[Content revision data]
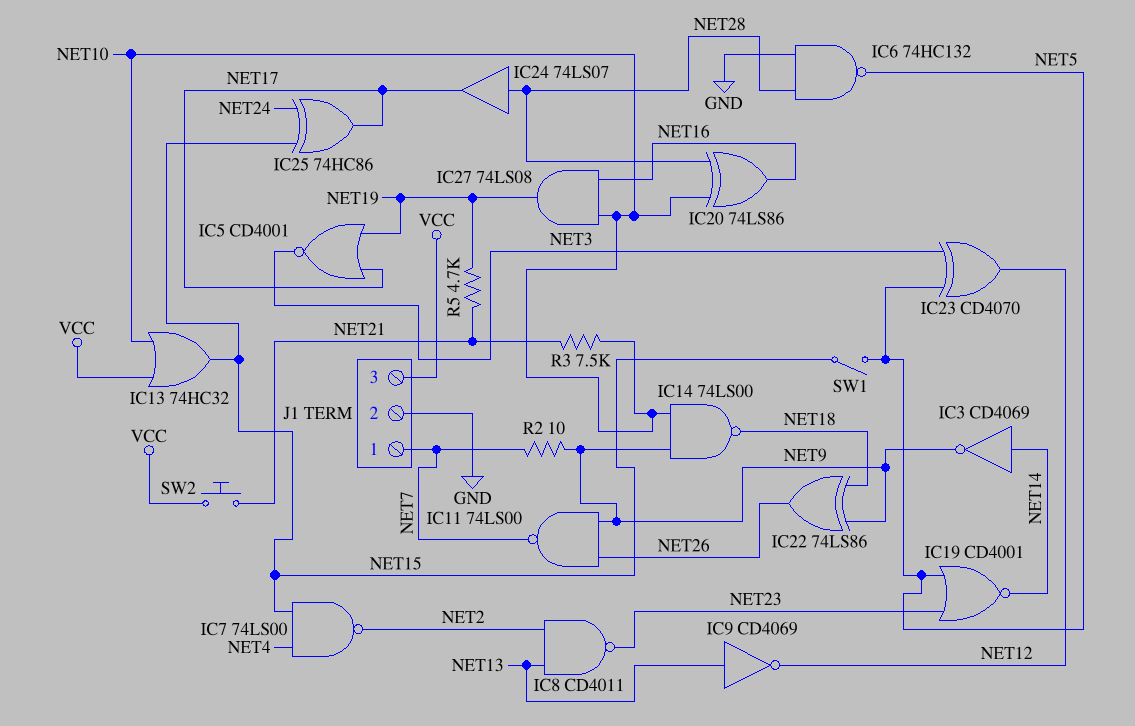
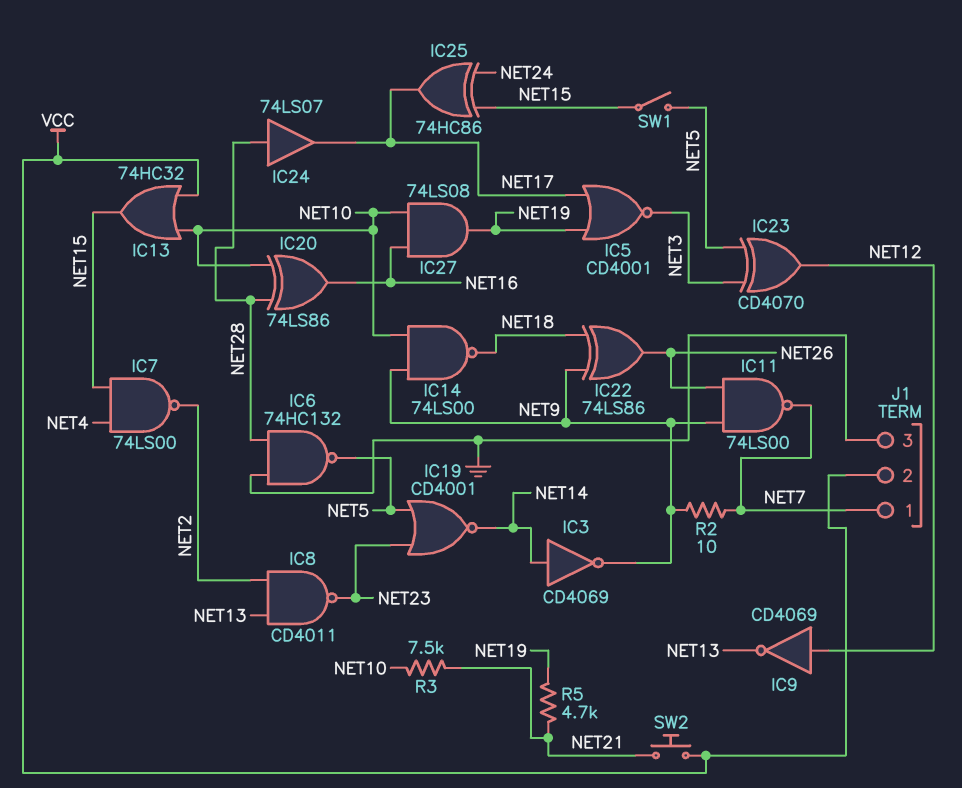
IC9: NOT CD4069 (in NET13, out NET12) -> NOT CD4069 (in NET12, out NET13)
J1 pin 2: GND -> VCC
J1 pin 3: VCC -> GND

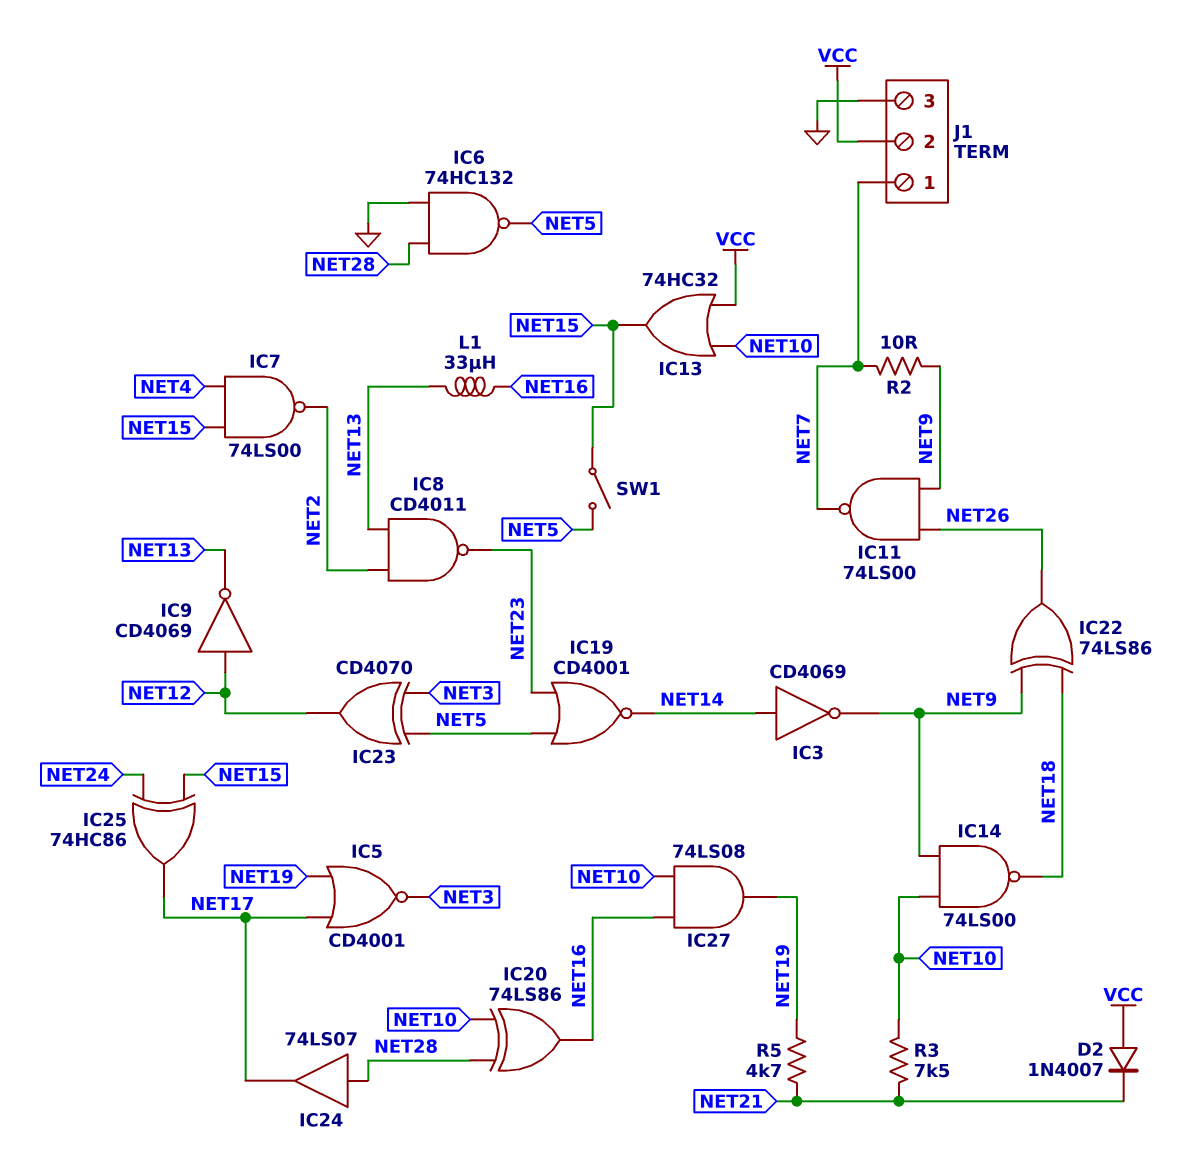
D2: none -> diode 1N4007 (A VCC, K NET21)
L1: none -> 33uH (NET13, NET16)
SW2: button (NET21, VCC) -> none

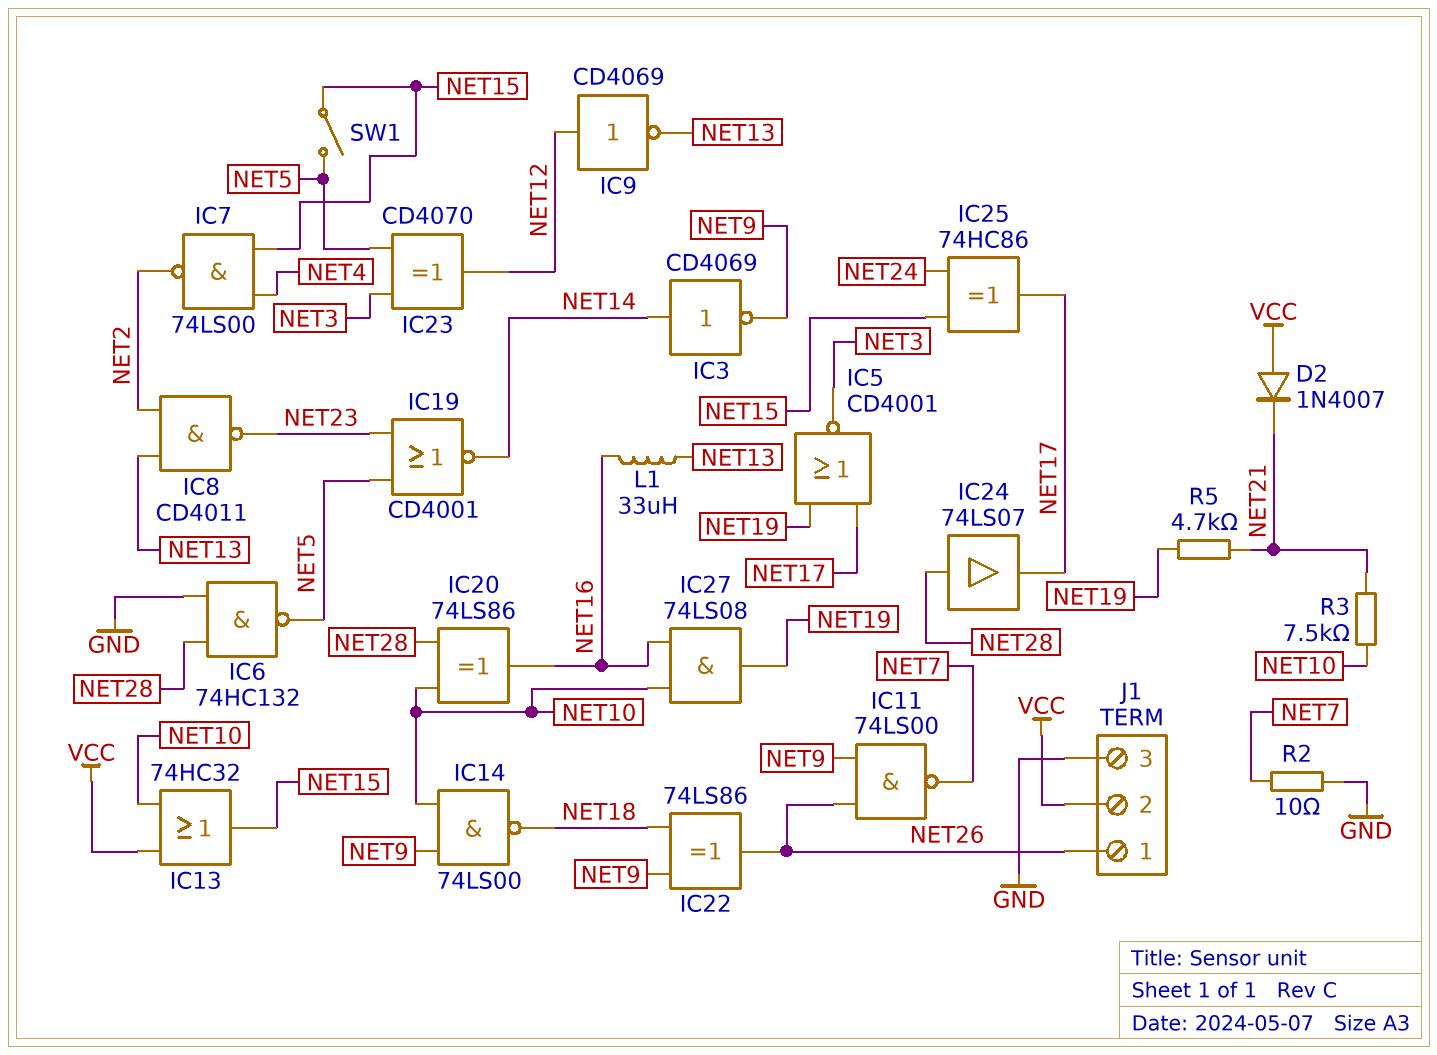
J1 pin 1: NET7 -> NET26
R2: 10 (NET7, NET9) -> 10 (GND, NET7)

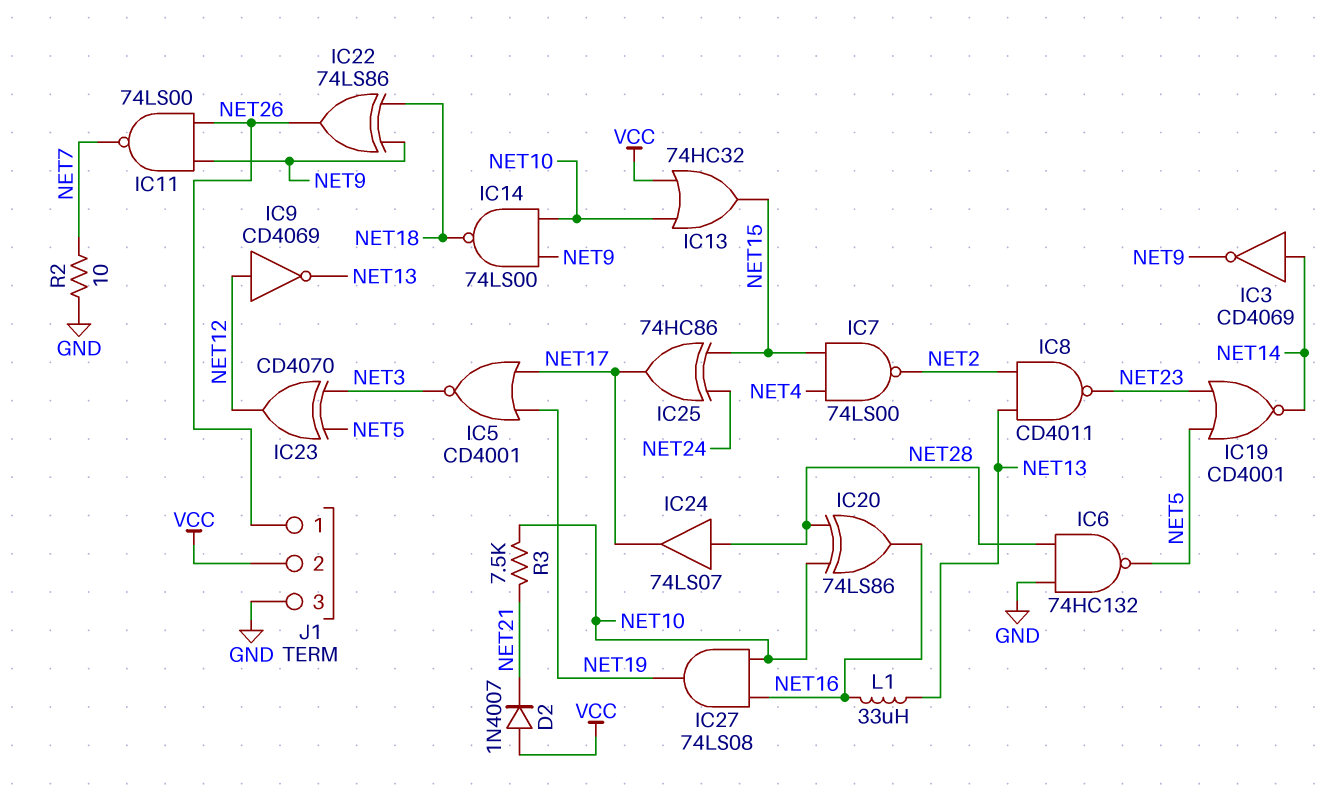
R5: 4.7k (NET19, NET21) -> none
SW1: switch (NET5, NET15) -> none

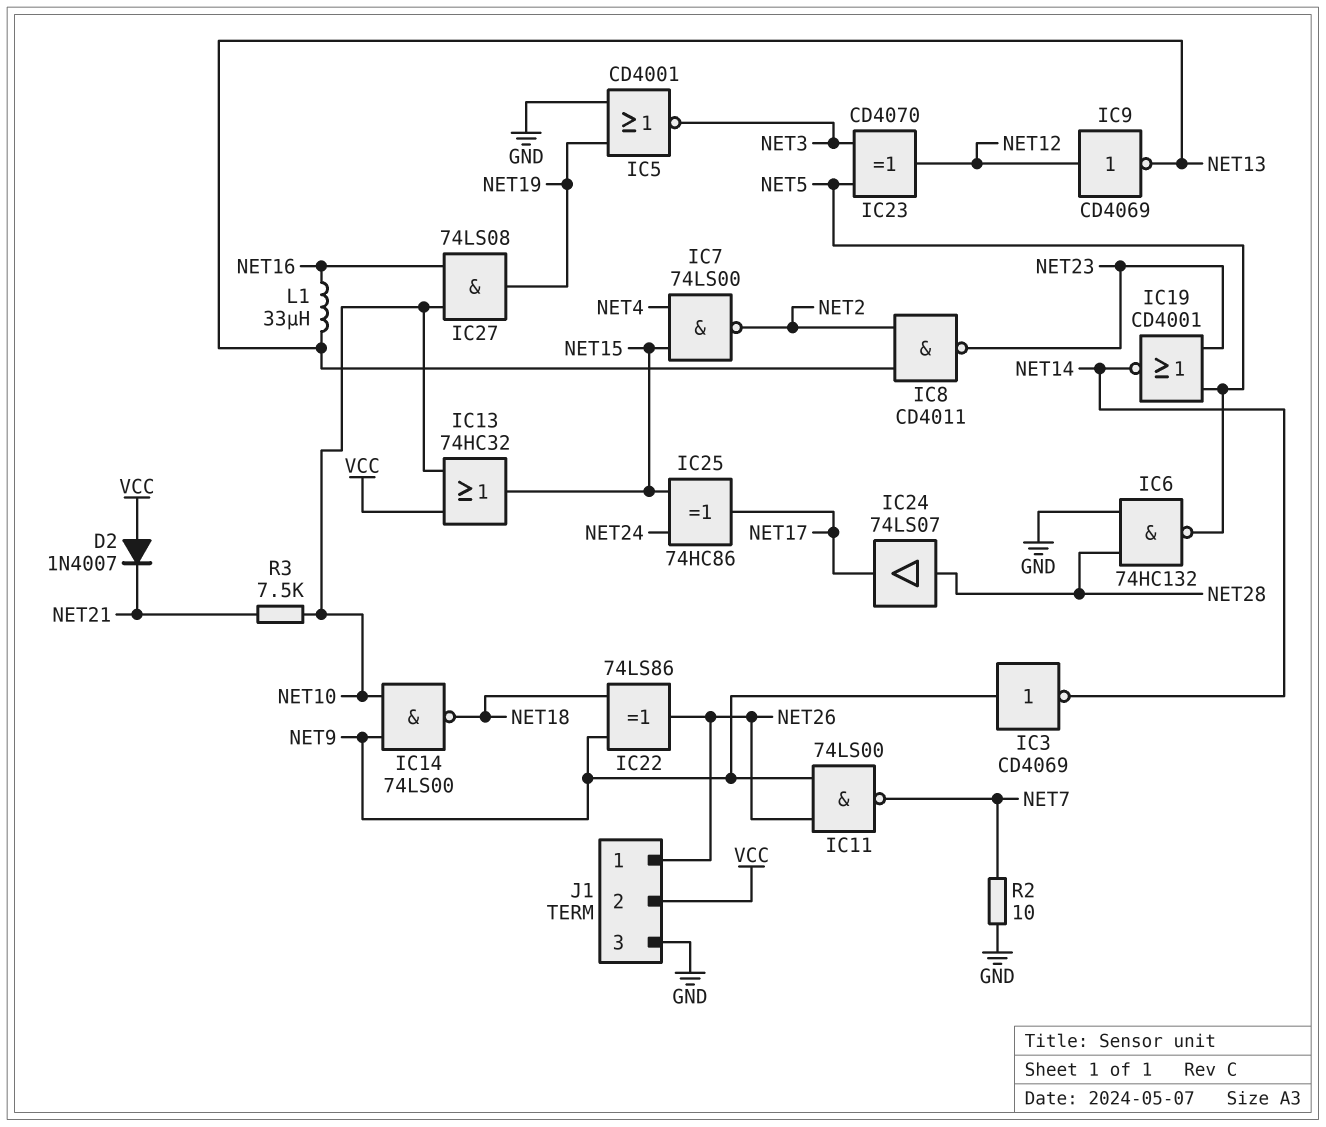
IC3: NOT CD4069 (in NET14, out NET9) -> NOT CD4069 (in NET9, out NET14)
IC5: NOR CD4001 (in NET17, in NET19, out NET3) -> NOR CD4001 (in GND, in NET19, out NET3)
IC20: XOR 74LS86 (in NET10, in NET28, out NET16) -> none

### Problem to solve
Where the line containing "L1: none -> 33uH (NET13, NET16)" appears, begin copying there and continue exactly through the final line of the records; both end lines belong in the copy, pictures do not.

### Answer
L1: none -> 33uH (NET13, NET16)
SW2: button (NET21, VCC) -> none

J1 pin 1: NET7 -> NET26
R2: 10 (NET7, NET9) -> 10 (GND, NET7)

R5: 4.7k (NET19, NET21) -> none
SW1: switch (NET5, NET15) -> none

IC3: NOT CD4069 (in NET14, out NET9) -> NOT CD4069 (in NET9, out NET14)
IC5: NOR CD4001 (in NET17, in NET19, out NET3) -> NOR CD4001 (in GND, in NET19, out NET3)
IC20: XOR 74LS86 (in NET10, in NET28, out NET16) -> none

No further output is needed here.